* _THE RECORDS_:
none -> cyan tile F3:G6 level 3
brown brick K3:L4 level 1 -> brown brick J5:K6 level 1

---

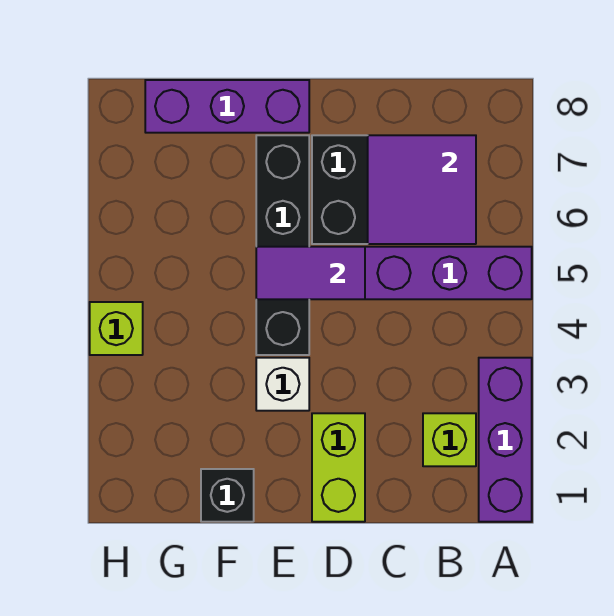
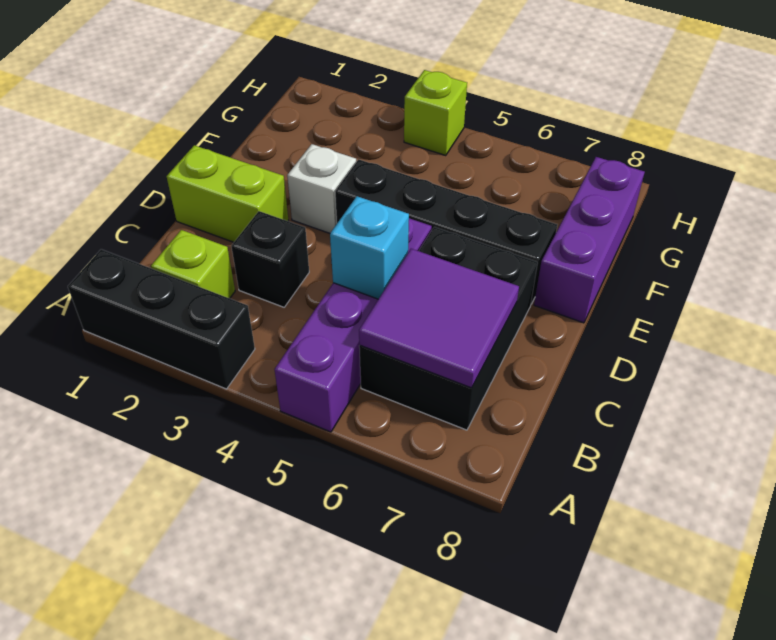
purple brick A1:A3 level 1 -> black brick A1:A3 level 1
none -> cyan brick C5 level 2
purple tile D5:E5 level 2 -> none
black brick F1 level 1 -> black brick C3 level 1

* _WHAT YOU ARE ASKED TO DO_: An exact copy of the lines above between the line holding "purple tile D5:E5 level 2 -> none" and the line holding "black brick F1", inclusive, is the whole answer.

* _SOLUTION TO THE EXERCISE_:
purple tile D5:E5 level 2 -> none
black brick F1 level 1 -> black brick C3 level 1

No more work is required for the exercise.